**Task requirements**
Exactly those lines that run from the one containing "Ilaria: [549,459,603,503] ->" through the last line of the entries below should be printed, and no others.

+===+

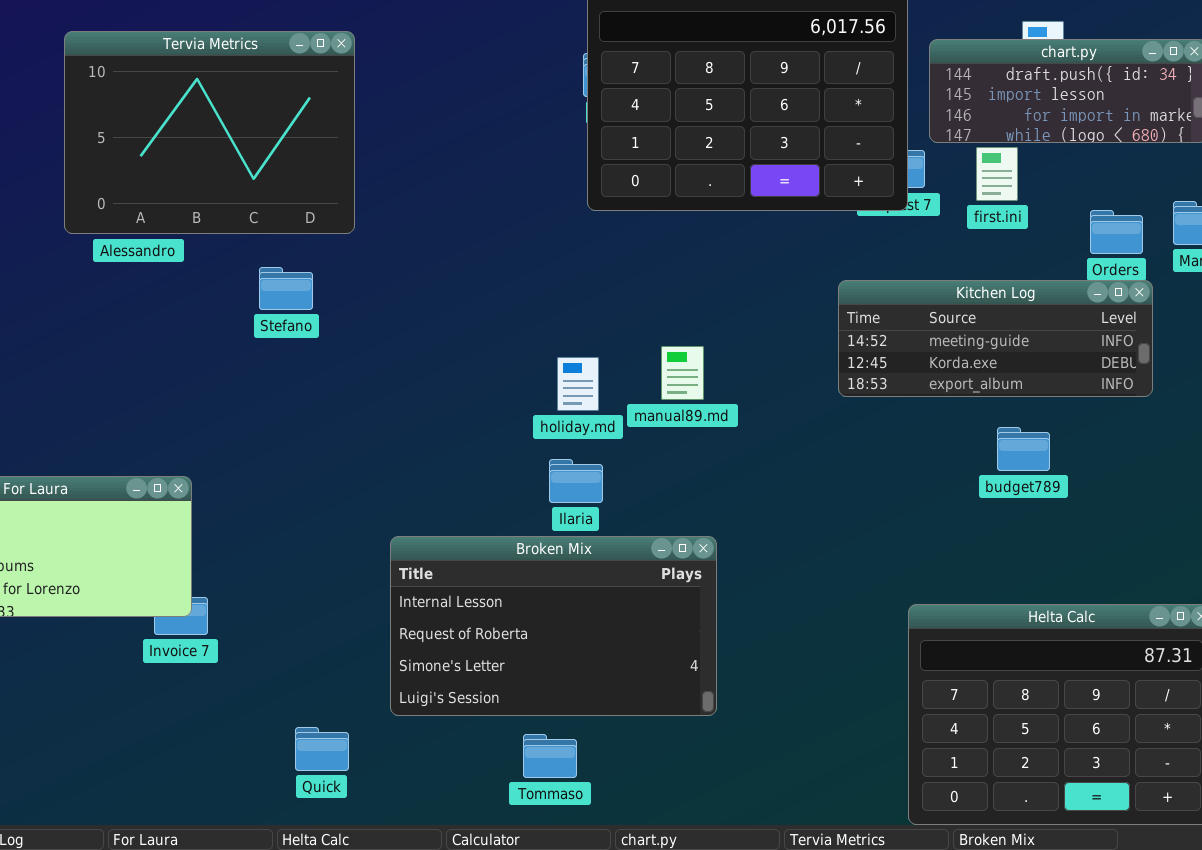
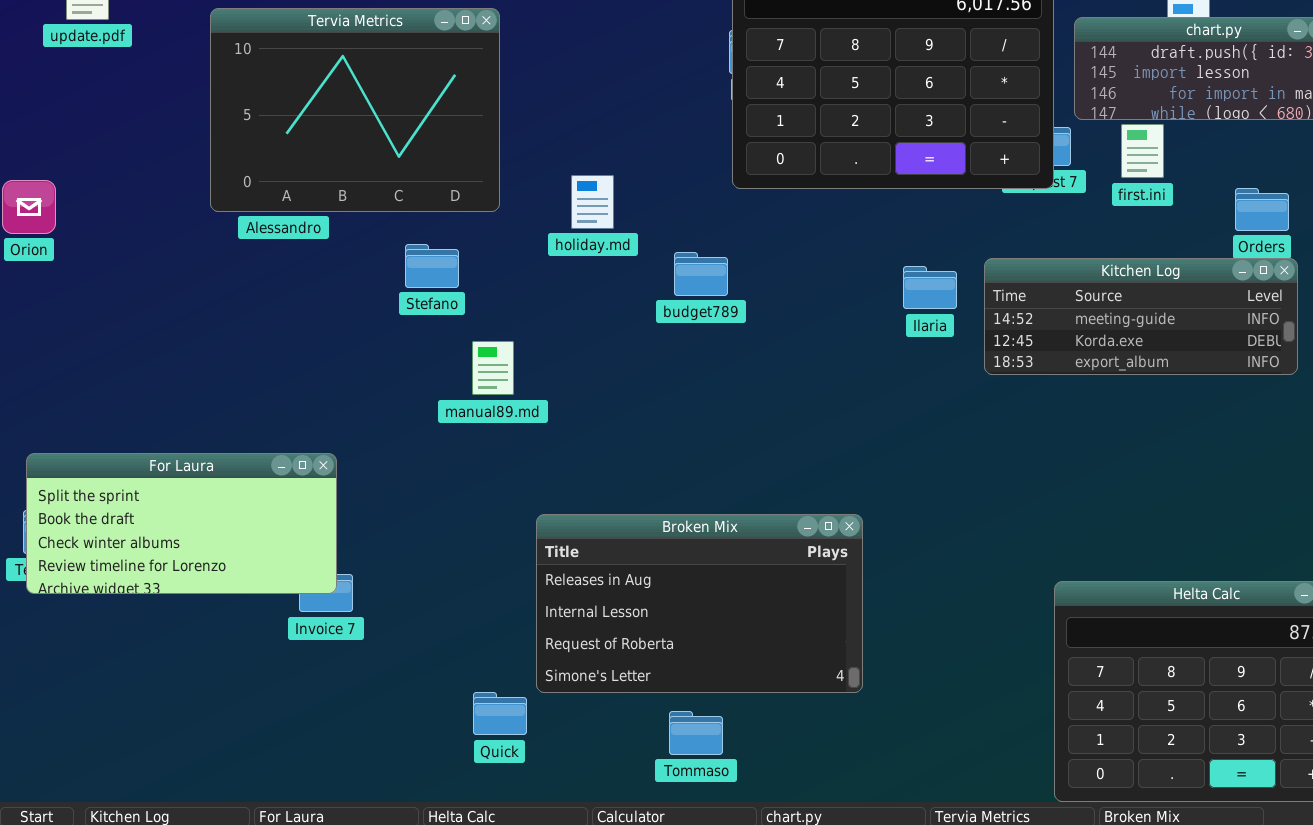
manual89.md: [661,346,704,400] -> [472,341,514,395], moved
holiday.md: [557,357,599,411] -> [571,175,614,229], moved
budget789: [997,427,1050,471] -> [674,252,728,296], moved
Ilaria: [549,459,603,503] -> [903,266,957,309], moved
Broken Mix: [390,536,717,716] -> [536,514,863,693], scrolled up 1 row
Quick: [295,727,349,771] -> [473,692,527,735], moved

+===+

**Result of this exercise**
Ilaria: [549,459,603,503] -> [903,266,957,309], moved
Broken Mix: [390,536,717,716] -> [536,514,863,693], scrolled up 1 row
Quick: [295,727,349,771] -> [473,692,527,735], moved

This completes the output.